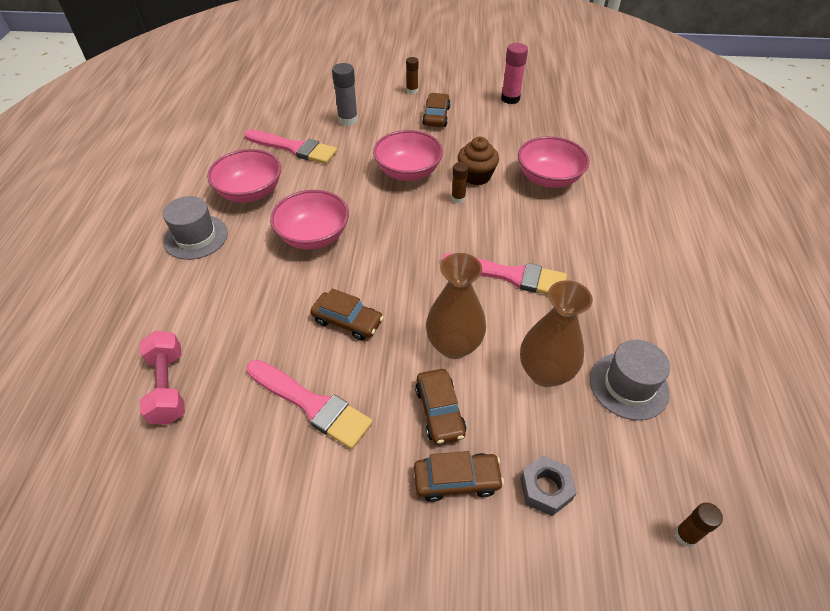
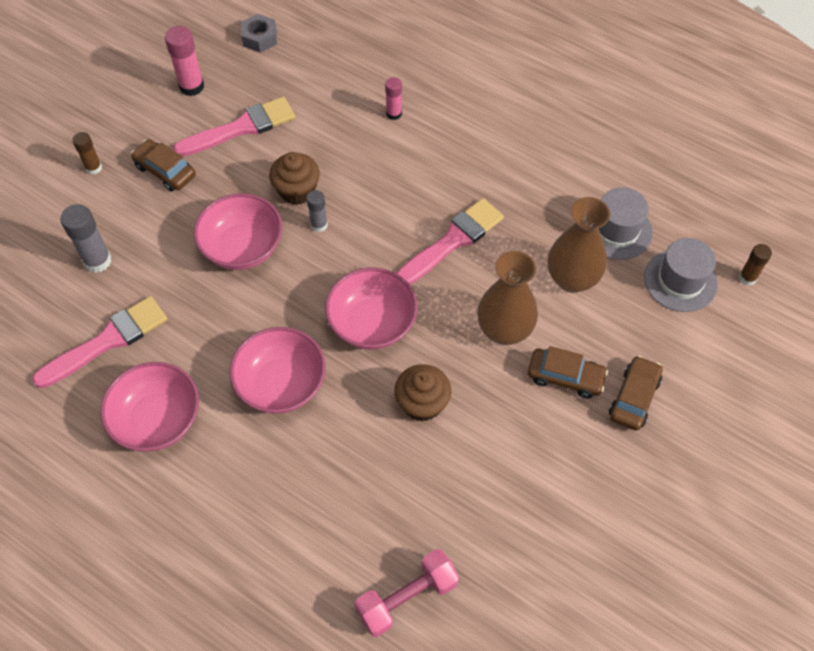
camera: 60 degrees left, 10 degrees up
(168, 386) = (407, 598): pink dumbbell -> pink dumbbell turned 45 degrees counterclockwise
(196, 237) = (197, 505): grey hat -> grey hat (680, 280)
(312, 405) = (502, 475): pink brush -> pink brush (241, 128)
(347, 321) = (422, 403): brown car -> brown cupcake
(458, 198) = (319, 225): brown glue stick -> grey glue stick
(545, 489) = (671, 341): grey nut -> grey nut (260, 38)
(548, 178) = (347, 133): pink bowl -> pink bowl (372, 323)
(592, 194) = (394, 114): none -> pink glue stick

Assignment:
Copy, from the material, each line that holds the string "degrees".

Written response:
camera: 60 degrees left, 10 degrees up
(168, 386) = (407, 598): pink dumbbell -> pink dumbbell turned 45 degrees counterclockwise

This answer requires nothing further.